═══ Record extracts ═══

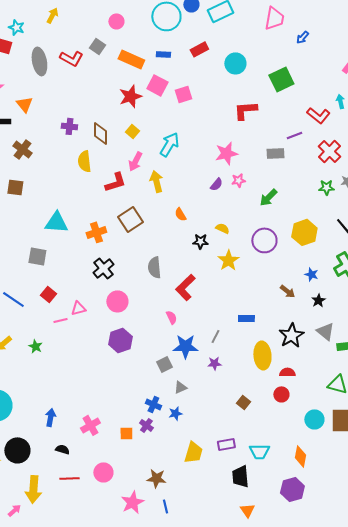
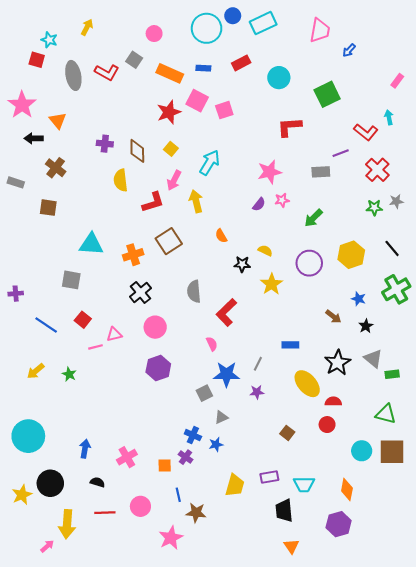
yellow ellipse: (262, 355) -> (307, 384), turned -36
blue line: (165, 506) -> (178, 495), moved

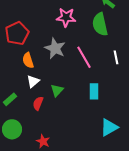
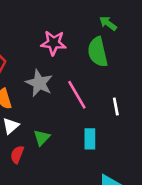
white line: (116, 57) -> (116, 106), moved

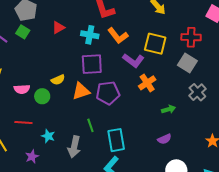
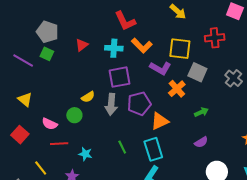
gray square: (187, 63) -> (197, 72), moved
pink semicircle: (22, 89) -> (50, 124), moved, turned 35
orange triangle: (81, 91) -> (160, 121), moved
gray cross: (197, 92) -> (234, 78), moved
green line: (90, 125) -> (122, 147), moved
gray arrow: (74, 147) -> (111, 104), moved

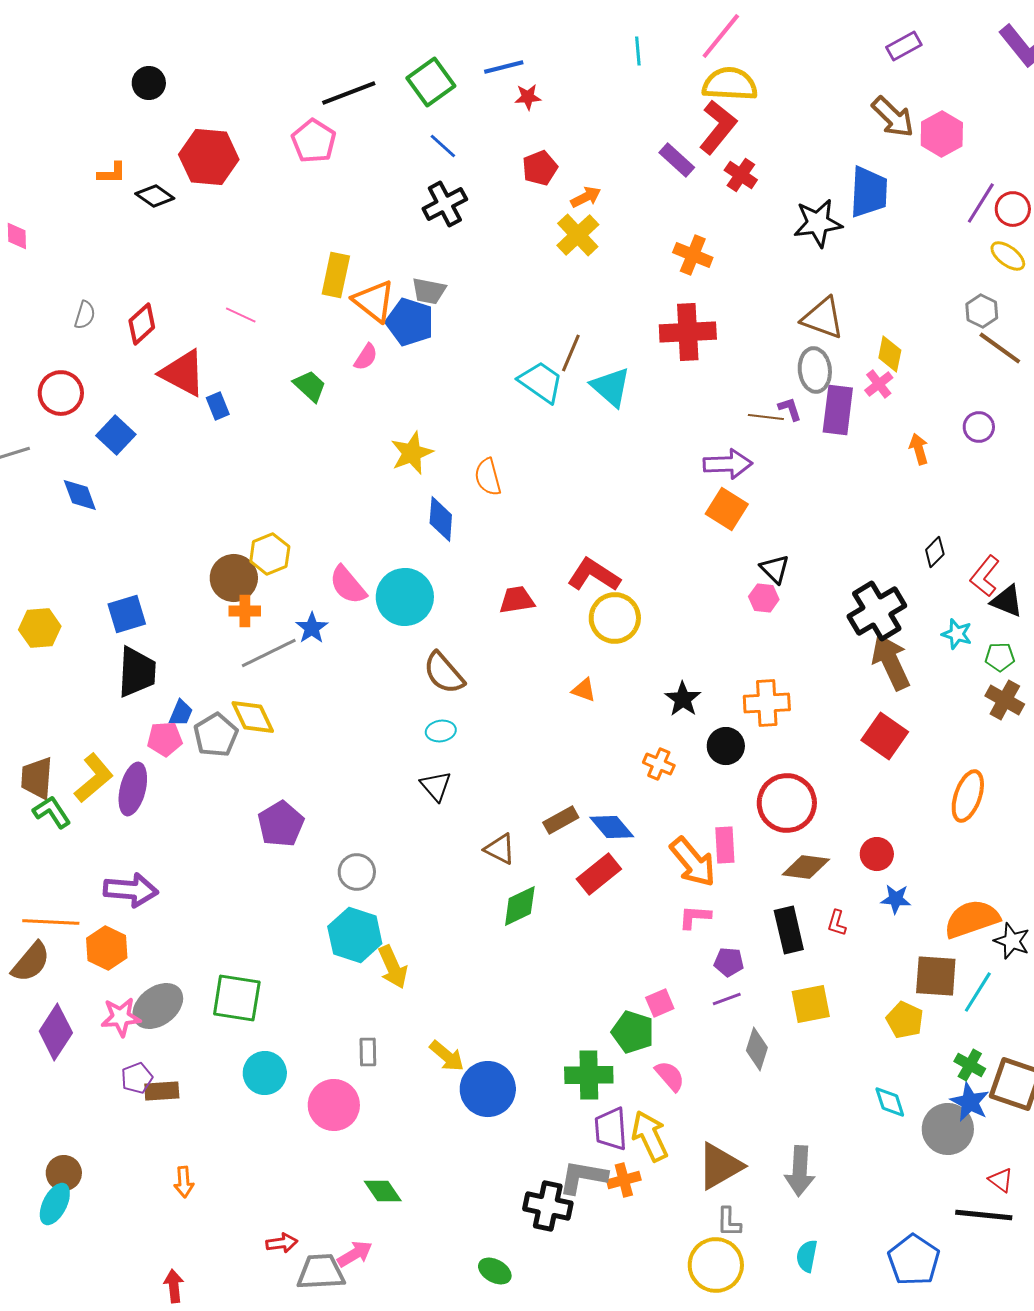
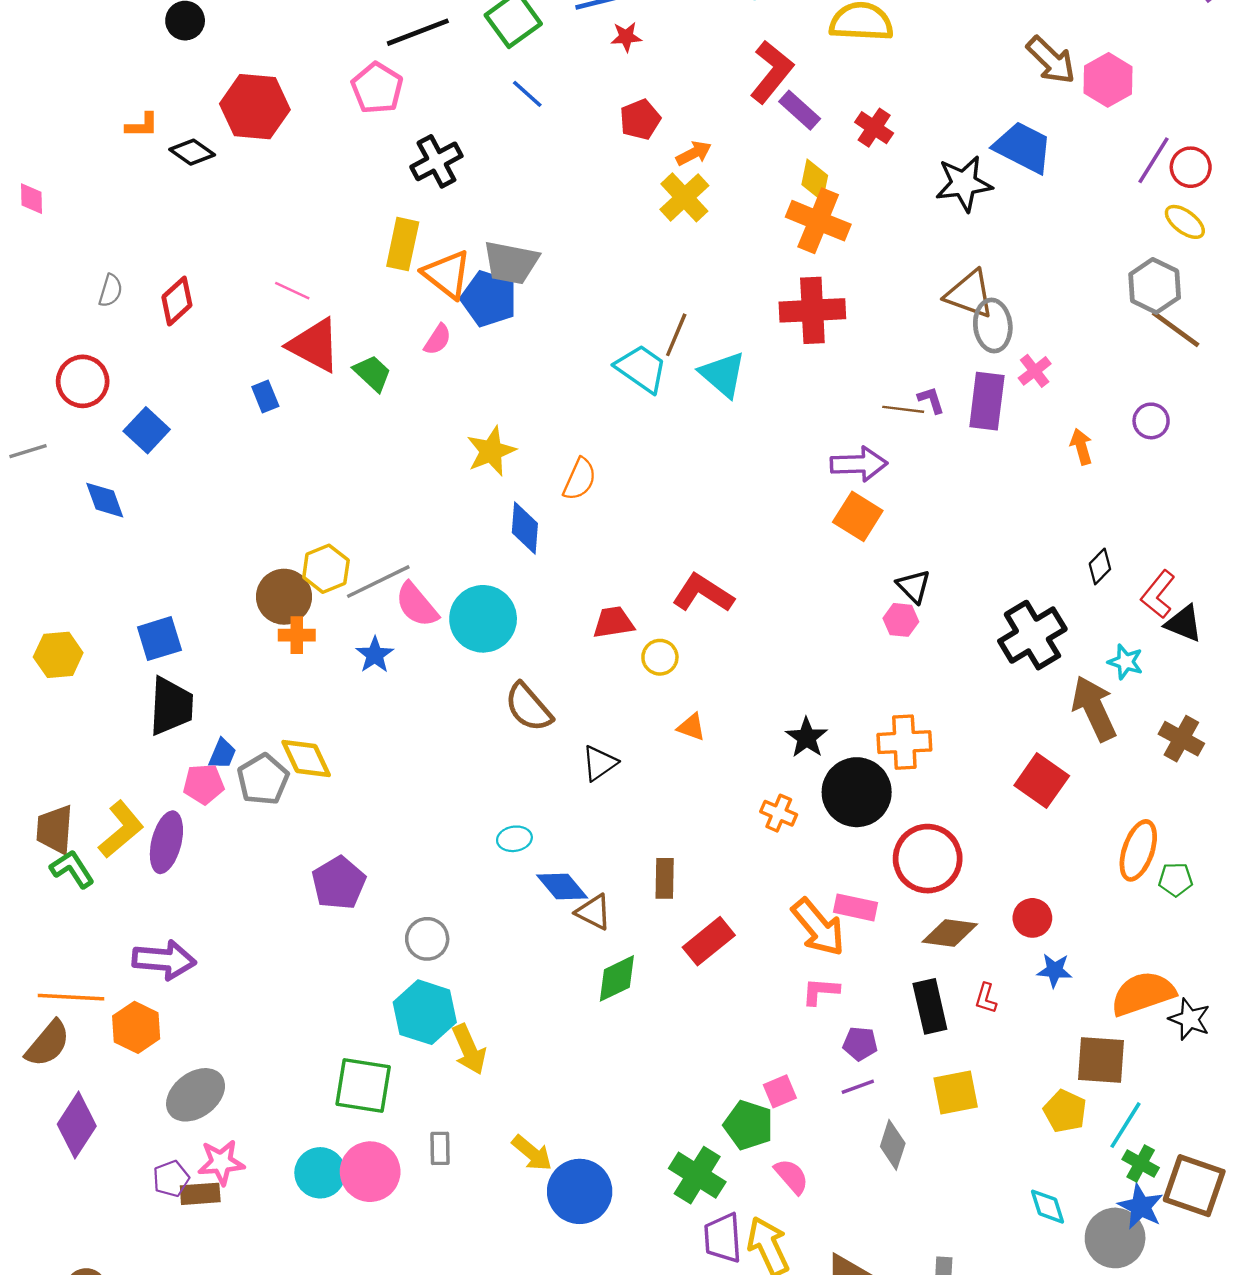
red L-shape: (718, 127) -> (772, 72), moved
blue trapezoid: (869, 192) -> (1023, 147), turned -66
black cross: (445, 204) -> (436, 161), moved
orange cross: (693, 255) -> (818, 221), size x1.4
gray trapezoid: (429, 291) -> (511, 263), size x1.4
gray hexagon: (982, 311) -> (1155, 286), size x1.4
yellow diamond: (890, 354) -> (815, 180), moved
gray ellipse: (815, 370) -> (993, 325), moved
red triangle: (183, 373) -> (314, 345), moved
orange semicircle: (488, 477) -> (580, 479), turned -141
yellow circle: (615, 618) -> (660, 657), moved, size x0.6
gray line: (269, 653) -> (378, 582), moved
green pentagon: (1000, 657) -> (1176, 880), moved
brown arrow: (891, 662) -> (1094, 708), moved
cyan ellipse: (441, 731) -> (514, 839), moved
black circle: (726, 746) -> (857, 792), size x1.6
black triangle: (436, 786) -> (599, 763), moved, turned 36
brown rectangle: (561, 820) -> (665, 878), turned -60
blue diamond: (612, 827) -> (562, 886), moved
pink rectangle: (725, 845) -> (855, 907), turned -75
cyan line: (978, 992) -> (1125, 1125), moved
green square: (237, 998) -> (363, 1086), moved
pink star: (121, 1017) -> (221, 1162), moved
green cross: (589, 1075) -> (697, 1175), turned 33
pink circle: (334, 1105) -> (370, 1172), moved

═══

The problem: Where a line above holds the string "cyan", copy that line.

Reply:
cyan ellipse: (441, 731) -> (514, 839), moved
cyan line: (978, 992) -> (1125, 1125), moved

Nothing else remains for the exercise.